Given records:
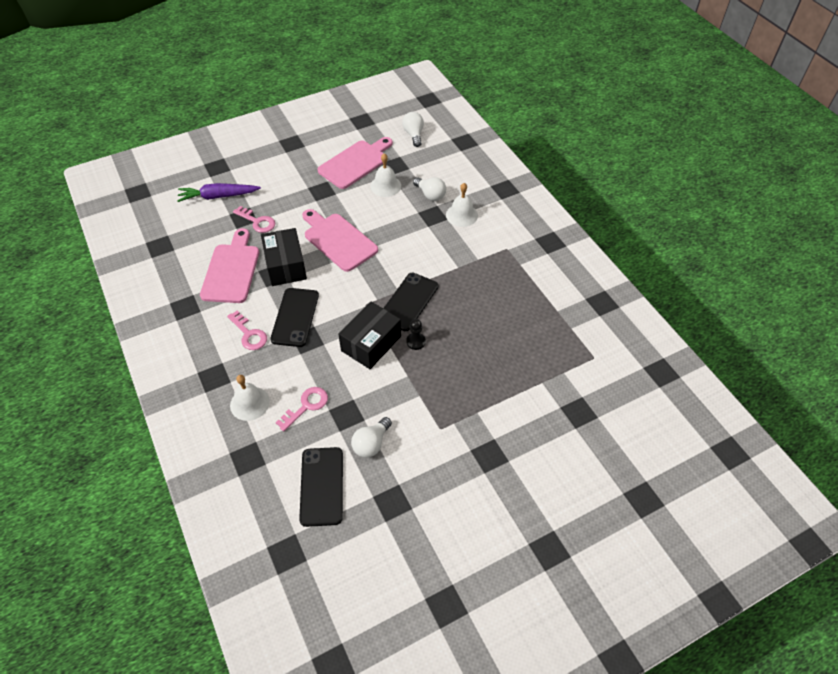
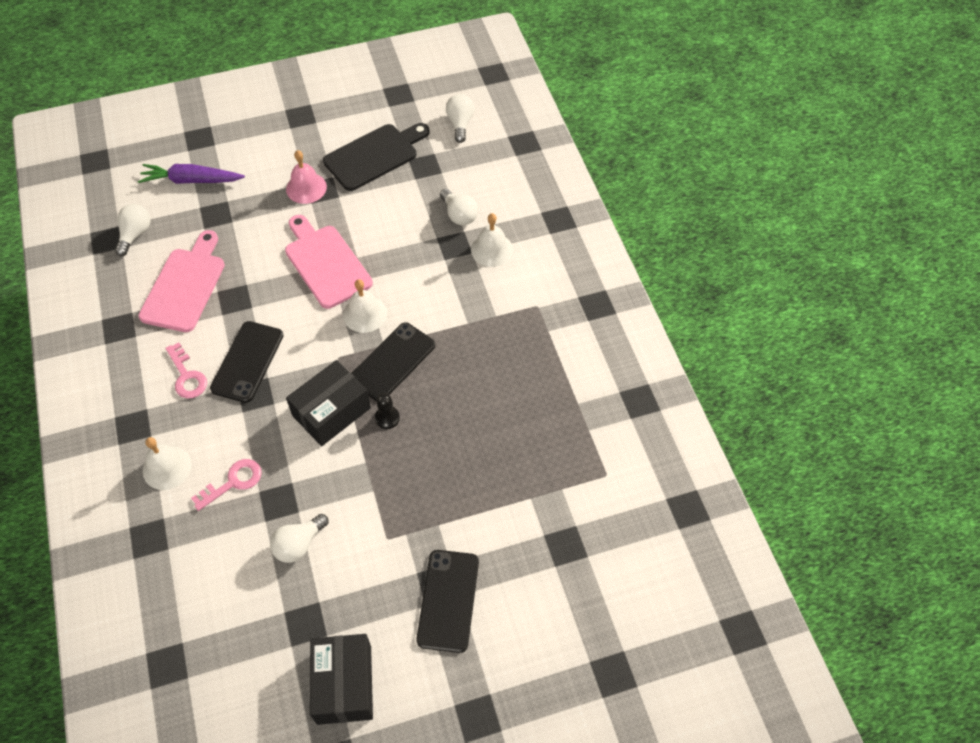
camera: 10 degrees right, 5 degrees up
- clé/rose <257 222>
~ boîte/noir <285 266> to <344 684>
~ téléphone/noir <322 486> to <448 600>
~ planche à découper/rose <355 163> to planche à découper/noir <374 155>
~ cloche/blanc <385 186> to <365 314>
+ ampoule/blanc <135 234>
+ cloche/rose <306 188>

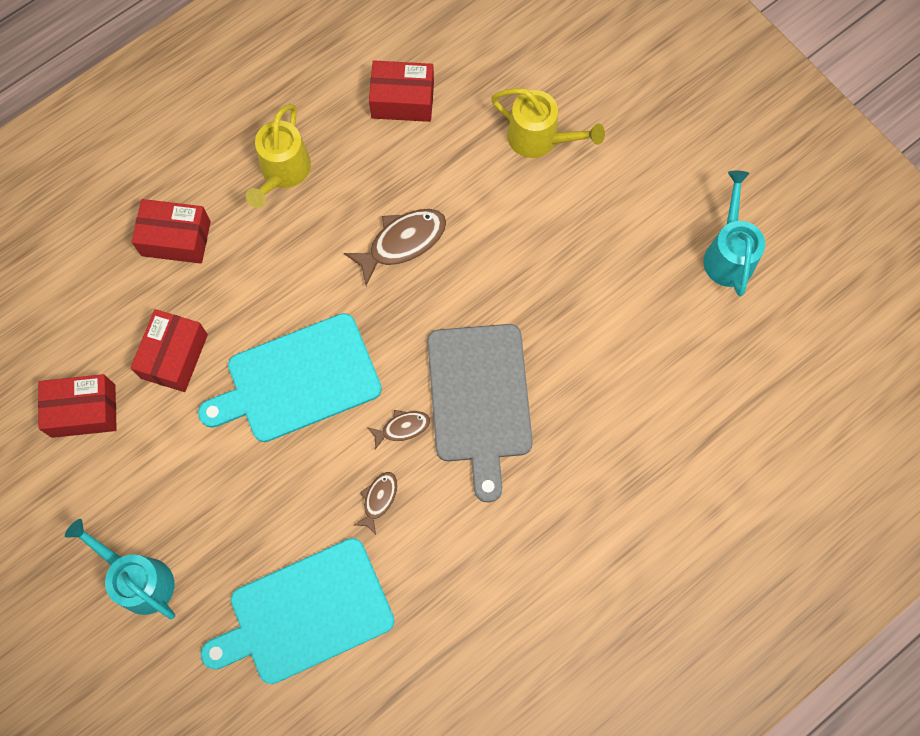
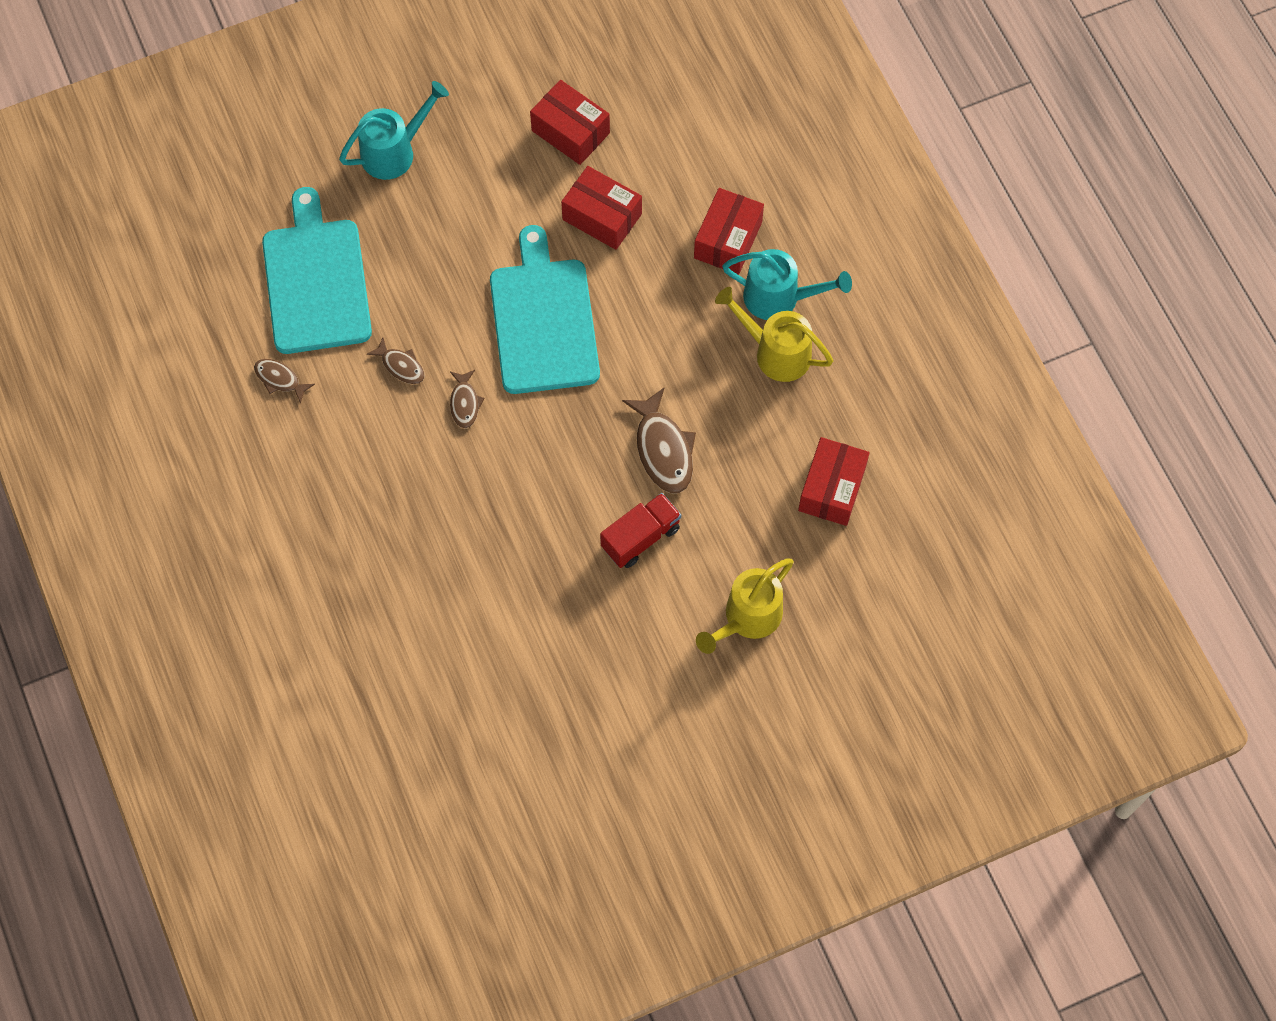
camera: 105 degrees right, 5 degrees down
~ boîte/rouge <83 411> = <570 132> 60 degrees counterclockwise
- planche à découper/gris <480 399>
~ arrosoir/turquoise <728 253> to <780 298>
+ poisson/marron <280 379>
+ camion/rouge <640 537>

Required action:
Every line from the top of the entries through the line that holds "ampoule/blanc <135 234>" is to be quoted exactly, please, and nothing else; omit the pictures.

Result below:
camera: 10 degrees right, 5 degrees up
- clé/rose <257 222>
~ boîte/noir <285 266> to <344 684>
~ téléphone/noir <322 486> to <448 600>
~ planche à découper/rose <355 163> to planche à découper/noir <374 155>
~ cloche/blanc <385 186> to <365 314>
+ ampoule/blanc <135 234>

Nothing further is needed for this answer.